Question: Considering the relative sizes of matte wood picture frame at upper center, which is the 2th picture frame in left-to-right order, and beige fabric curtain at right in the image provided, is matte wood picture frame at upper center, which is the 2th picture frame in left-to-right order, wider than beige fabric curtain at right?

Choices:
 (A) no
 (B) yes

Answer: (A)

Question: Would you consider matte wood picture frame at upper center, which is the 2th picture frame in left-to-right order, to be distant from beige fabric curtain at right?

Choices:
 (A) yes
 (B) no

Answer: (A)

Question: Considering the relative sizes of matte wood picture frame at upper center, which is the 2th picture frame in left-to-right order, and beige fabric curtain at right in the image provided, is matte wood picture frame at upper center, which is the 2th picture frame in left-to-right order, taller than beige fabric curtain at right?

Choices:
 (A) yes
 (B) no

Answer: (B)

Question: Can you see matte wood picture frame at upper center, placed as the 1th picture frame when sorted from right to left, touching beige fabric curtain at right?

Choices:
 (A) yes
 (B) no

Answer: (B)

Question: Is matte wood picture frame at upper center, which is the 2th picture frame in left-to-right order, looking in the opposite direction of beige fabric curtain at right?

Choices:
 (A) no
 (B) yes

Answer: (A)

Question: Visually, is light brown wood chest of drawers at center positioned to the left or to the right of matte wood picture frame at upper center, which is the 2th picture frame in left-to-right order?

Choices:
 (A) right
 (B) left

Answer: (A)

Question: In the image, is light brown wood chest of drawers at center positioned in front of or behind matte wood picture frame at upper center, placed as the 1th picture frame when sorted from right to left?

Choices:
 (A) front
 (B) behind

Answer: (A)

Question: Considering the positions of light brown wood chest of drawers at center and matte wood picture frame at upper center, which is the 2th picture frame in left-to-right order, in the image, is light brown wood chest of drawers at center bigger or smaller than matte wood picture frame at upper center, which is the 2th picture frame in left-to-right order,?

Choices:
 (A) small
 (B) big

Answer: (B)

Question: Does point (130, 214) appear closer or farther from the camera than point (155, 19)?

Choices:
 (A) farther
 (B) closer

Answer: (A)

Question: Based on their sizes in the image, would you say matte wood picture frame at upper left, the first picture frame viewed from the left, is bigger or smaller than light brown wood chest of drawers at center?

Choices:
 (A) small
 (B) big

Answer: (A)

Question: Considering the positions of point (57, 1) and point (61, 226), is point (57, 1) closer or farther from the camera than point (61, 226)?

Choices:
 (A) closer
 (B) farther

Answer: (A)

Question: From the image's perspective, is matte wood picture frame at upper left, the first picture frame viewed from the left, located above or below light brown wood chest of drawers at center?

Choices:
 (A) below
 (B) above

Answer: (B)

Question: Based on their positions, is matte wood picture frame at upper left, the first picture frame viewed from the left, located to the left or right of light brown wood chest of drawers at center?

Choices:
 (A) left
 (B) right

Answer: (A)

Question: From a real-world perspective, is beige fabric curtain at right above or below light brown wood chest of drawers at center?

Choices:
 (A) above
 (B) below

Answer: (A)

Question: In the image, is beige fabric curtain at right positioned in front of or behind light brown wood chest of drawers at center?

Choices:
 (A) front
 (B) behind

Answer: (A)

▶ SHORT TASK: Which lines in the items above contain the word "point"? Show each of them in full.

▶ TASK SOLUTION:
Question: Does point (130, 214) appear closer or farther from the camera than point (155, 19)?
Question: Considering the positions of point (57, 1) and point (61, 226), is point (57, 1) closer or farther from the camera than point (61, 226)?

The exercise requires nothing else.